◆ **Exercise brief**
Exactly those lines that run from the one containing "red apple: 0 -> 1" through the last line of the entries below should be printed, and no others.

◆ **Information provided**
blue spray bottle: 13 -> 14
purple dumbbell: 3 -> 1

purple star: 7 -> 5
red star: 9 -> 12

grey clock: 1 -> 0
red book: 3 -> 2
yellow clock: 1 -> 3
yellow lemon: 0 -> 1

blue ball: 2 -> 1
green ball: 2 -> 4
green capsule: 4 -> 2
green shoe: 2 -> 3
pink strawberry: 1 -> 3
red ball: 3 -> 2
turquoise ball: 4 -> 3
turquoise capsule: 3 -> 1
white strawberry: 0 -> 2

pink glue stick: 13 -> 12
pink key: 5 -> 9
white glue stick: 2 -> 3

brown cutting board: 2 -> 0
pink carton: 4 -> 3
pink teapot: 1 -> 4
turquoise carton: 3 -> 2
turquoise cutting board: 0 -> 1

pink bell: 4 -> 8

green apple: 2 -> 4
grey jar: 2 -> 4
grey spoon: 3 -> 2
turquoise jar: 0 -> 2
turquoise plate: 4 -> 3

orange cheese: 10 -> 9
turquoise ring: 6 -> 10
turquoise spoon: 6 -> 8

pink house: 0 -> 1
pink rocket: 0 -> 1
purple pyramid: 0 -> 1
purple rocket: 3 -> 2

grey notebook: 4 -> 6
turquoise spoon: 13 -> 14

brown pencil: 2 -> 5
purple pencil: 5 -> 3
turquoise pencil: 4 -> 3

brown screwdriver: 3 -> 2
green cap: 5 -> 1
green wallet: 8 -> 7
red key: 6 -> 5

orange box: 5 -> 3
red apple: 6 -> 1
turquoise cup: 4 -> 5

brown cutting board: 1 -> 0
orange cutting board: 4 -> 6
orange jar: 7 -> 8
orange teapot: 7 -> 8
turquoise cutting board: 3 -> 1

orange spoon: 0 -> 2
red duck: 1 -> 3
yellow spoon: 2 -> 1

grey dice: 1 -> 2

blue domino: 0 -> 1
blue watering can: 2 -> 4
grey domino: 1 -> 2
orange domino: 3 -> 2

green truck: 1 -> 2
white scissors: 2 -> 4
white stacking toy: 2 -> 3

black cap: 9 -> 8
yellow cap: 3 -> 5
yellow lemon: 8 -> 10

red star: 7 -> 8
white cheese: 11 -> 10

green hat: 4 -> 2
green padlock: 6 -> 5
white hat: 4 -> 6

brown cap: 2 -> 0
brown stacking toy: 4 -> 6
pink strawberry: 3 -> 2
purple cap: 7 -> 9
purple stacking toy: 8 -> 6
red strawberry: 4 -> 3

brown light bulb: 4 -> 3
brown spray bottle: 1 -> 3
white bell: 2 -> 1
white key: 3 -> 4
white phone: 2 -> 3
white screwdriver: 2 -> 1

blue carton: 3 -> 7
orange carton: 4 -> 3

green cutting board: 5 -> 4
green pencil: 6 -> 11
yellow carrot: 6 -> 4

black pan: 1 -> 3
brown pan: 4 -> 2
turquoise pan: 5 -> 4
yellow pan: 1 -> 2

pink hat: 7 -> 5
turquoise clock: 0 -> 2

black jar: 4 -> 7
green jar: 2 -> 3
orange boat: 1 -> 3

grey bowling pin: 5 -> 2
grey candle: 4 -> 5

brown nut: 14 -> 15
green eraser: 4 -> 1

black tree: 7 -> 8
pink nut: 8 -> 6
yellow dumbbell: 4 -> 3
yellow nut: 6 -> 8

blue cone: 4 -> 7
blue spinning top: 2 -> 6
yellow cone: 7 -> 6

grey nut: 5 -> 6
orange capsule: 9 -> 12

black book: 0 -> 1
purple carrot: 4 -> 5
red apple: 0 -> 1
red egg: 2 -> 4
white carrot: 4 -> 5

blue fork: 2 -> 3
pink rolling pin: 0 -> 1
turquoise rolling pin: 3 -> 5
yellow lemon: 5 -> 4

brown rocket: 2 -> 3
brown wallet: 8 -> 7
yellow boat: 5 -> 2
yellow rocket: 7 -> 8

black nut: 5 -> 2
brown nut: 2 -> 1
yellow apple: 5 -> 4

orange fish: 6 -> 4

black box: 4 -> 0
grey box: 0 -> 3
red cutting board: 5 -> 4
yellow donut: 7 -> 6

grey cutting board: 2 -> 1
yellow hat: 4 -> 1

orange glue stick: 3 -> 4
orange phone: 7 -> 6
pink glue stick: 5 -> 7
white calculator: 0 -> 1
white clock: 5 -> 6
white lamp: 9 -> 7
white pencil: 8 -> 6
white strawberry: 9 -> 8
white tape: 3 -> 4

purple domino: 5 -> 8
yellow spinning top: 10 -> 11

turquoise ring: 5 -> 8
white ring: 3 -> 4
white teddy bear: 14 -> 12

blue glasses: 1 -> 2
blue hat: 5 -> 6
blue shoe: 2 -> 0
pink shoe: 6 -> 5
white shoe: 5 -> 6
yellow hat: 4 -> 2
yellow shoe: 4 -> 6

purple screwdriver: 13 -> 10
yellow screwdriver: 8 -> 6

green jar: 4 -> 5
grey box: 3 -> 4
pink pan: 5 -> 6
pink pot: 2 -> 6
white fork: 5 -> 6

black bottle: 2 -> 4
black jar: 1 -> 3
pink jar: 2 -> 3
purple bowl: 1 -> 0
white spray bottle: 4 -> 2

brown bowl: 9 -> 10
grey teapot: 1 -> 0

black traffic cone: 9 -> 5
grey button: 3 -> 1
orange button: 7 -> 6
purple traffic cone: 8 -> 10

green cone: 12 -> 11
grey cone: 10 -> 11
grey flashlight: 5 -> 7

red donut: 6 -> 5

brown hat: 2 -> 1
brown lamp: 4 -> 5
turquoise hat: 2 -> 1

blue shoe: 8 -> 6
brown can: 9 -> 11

◆ **Worked solution**
red apple: 0 -> 1
red egg: 2 -> 4
white carrot: 4 -> 5

blue fork: 2 -> 3
pink rolling pin: 0 -> 1
turquoise rolling pin: 3 -> 5
yellow lemon: 5 -> 4

brown rocket: 2 -> 3
brown wallet: 8 -> 7
yellow boat: 5 -> 2
yellow rocket: 7 -> 8

black nut: 5 -> 2
brown nut: 2 -> 1
yellow apple: 5 -> 4

orange fish: 6 -> 4

black box: 4 -> 0
grey box: 0 -> 3
red cutting board: 5 -> 4
yellow donut: 7 -> 6

grey cutting board: 2 -> 1
yellow hat: 4 -> 1

orange glue stick: 3 -> 4
orange phone: 7 -> 6
pink glue stick: 5 -> 7
white calculator: 0 -> 1
white clock: 5 -> 6
white lamp: 9 -> 7
white pencil: 8 -> 6
white strawberry: 9 -> 8
white tape: 3 -> 4

purple domino: 5 -> 8
yellow spinning top: 10 -> 11

turquoise ring: 5 -> 8
white ring: 3 -> 4
white teddy bear: 14 -> 12

blue glasses: 1 -> 2
blue hat: 5 -> 6
blue shoe: 2 -> 0
pink shoe: 6 -> 5
white shoe: 5 -> 6
yellow hat: 4 -> 2
yellow shoe: 4 -> 6

purple screwdriver: 13 -> 10
yellow screwdriver: 8 -> 6

green jar: 4 -> 5
grey box: 3 -> 4
pink pan: 5 -> 6
pink pot: 2 -> 6
white fork: 5 -> 6

black bottle: 2 -> 4
black jar: 1 -> 3
pink jar: 2 -> 3
purple bowl: 1 -> 0
white spray bottle: 4 -> 2

brown bowl: 9 -> 10
grey teapot: 1 -> 0

black traffic cone: 9 -> 5
grey button: 3 -> 1
orange button: 7 -> 6
purple traffic cone: 8 -> 10

green cone: 12 -> 11
grey cone: 10 -> 11
grey flashlight: 5 -> 7

red donut: 6 -> 5

brown hat: 2 -> 1
brown lamp: 4 -> 5
turquoise hat: 2 -> 1

blue shoe: 8 -> 6
brown can: 9 -> 11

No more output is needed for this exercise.